'''

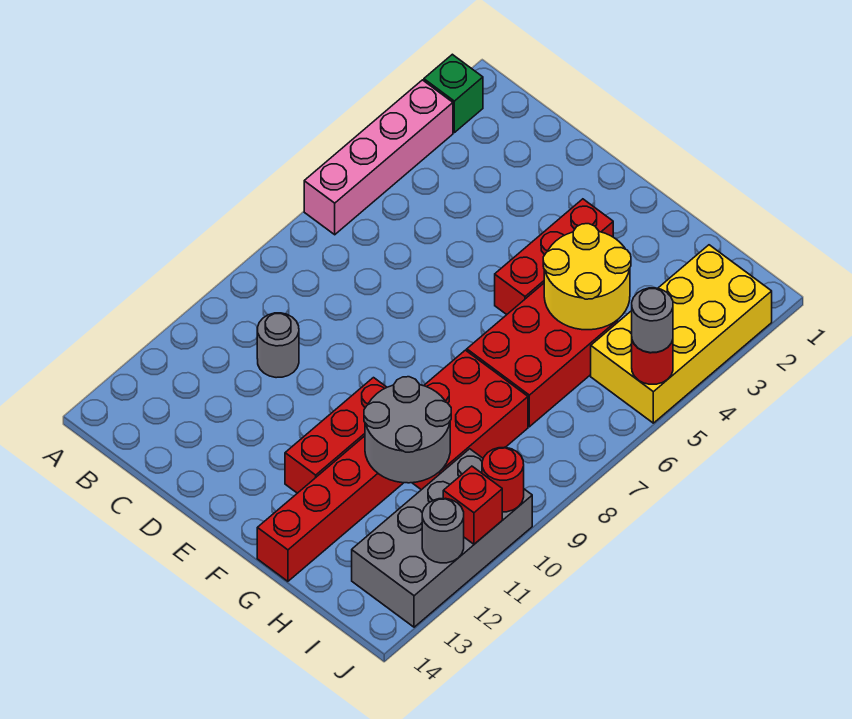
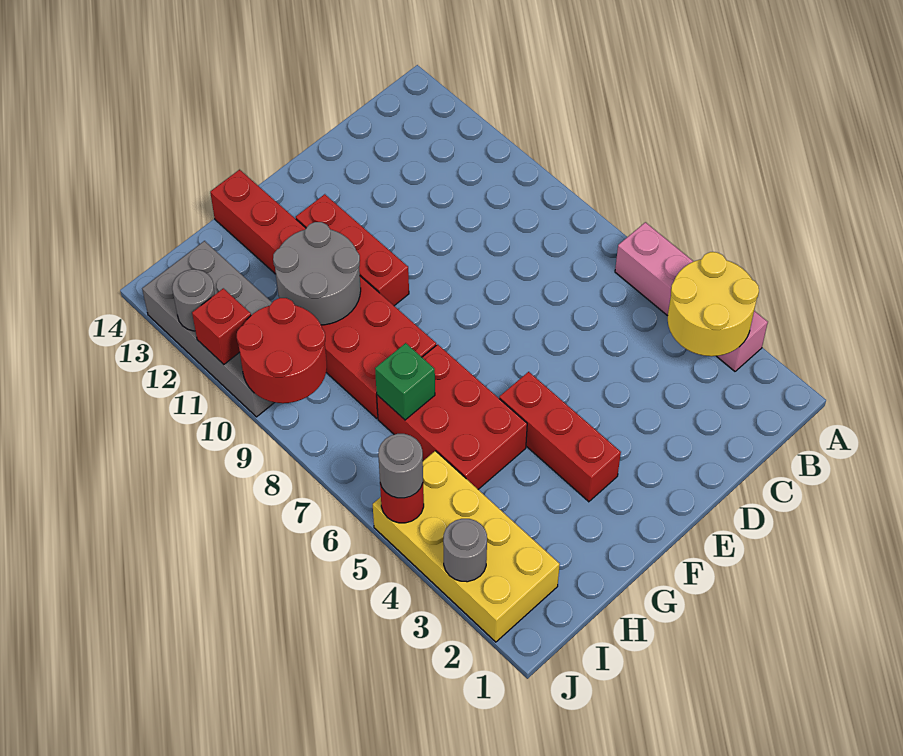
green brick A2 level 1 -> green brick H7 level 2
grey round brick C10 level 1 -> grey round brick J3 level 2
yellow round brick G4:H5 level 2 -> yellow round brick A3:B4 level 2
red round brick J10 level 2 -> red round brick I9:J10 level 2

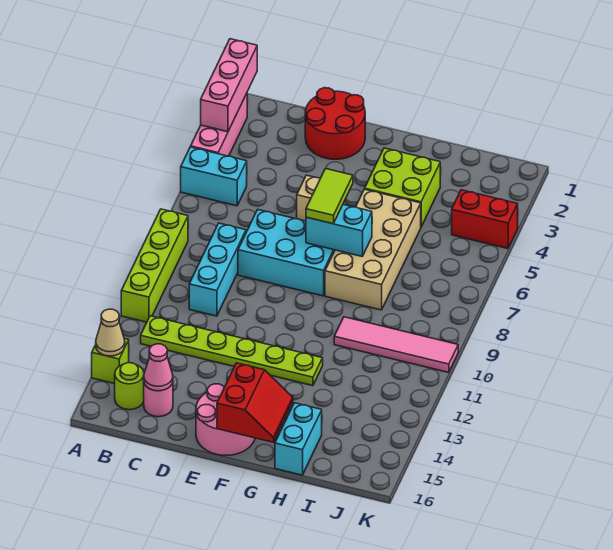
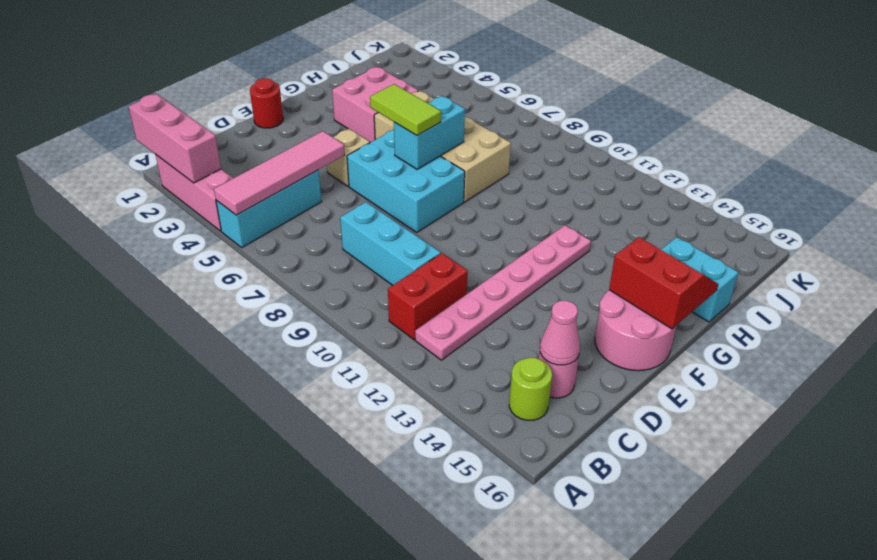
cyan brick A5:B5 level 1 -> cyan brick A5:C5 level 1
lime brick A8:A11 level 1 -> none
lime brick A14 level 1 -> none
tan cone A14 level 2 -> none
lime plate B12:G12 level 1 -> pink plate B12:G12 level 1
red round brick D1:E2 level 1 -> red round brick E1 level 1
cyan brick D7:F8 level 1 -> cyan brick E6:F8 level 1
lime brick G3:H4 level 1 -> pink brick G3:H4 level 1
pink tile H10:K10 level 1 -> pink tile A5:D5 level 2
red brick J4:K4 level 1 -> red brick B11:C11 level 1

'''

> [Aim of the task] Although the records hold pictures, return only what remains, word for word.

> [Expected answer]
green brick A2 level 1 -> green brick H7 level 2
grey round brick C10 level 1 -> grey round brick J3 level 2
yellow round brick G4:H5 level 2 -> yellow round brick A3:B4 level 2
red round brick J10 level 2 -> red round brick I9:J10 level 2

cyan brick A5:B5 level 1 -> cyan brick A5:C5 level 1
lime brick A8:A11 level 1 -> none
lime brick A14 level 1 -> none
tan cone A14 level 2 -> none
lime plate B12:G12 level 1 -> pink plate B12:G12 level 1
red round brick D1:E2 level 1 -> red round brick E1 level 1
cyan brick D7:F8 level 1 -> cyan brick E6:F8 level 1
lime brick G3:H4 level 1 -> pink brick G3:H4 level 1
pink tile H10:K10 level 1 -> pink tile A5:D5 level 2
red brick J4:K4 level 1 -> red brick B11:C11 level 1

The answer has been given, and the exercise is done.